§ **ENTRIES SUPPLIED**
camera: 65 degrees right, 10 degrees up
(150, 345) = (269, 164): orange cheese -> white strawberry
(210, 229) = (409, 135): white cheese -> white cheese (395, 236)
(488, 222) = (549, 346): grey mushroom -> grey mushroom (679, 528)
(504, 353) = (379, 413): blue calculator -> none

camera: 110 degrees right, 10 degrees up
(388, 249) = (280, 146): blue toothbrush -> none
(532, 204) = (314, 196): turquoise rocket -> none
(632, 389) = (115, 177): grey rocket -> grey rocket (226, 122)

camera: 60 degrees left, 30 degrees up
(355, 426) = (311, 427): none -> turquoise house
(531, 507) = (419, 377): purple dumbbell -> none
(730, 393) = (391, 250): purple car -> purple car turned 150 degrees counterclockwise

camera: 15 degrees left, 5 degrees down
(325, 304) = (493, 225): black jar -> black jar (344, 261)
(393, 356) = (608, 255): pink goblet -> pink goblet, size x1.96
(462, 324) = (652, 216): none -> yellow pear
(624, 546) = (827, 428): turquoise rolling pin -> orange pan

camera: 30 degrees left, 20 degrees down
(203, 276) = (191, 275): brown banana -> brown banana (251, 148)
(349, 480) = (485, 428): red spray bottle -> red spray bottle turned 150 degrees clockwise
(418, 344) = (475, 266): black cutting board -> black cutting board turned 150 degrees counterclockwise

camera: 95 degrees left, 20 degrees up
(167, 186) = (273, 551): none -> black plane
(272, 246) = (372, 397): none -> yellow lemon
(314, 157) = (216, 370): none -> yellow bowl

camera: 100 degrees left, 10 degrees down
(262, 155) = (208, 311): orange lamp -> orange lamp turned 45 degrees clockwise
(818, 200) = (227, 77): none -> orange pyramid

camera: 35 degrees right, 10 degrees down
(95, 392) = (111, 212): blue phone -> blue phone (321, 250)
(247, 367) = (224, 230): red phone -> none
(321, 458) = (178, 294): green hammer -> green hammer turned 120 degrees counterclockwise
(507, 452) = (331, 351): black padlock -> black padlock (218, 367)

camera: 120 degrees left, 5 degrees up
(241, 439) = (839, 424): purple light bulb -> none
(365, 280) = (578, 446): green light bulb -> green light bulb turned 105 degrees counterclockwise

§ **EXERCISE DETAILS**
From the entries above, print the lines beginning at the one with "(504, 353) = (379, 413): blue" and stopping after the one with "(462, 324) = (652, 216): none -> yellow pear", exactly as written and with nothing else.

§ **WRITTEN SOLUTION**
(504, 353) = (379, 413): blue calculator -> none

camera: 110 degrees right, 10 degrees up
(388, 249) = (280, 146): blue toothbrush -> none
(532, 204) = (314, 196): turquoise rocket -> none
(632, 389) = (115, 177): grey rocket -> grey rocket (226, 122)

camera: 60 degrees left, 30 degrees up
(355, 426) = (311, 427): none -> turquoise house
(531, 507) = (419, 377): purple dumbbell -> none
(730, 393) = (391, 250): purple car -> purple car turned 150 degrees counterclockwise

camera: 15 degrees left, 5 degrees down
(325, 304) = (493, 225): black jar -> black jar (344, 261)
(393, 356) = (608, 255): pink goblet -> pink goblet, size x1.96
(462, 324) = (652, 216): none -> yellow pear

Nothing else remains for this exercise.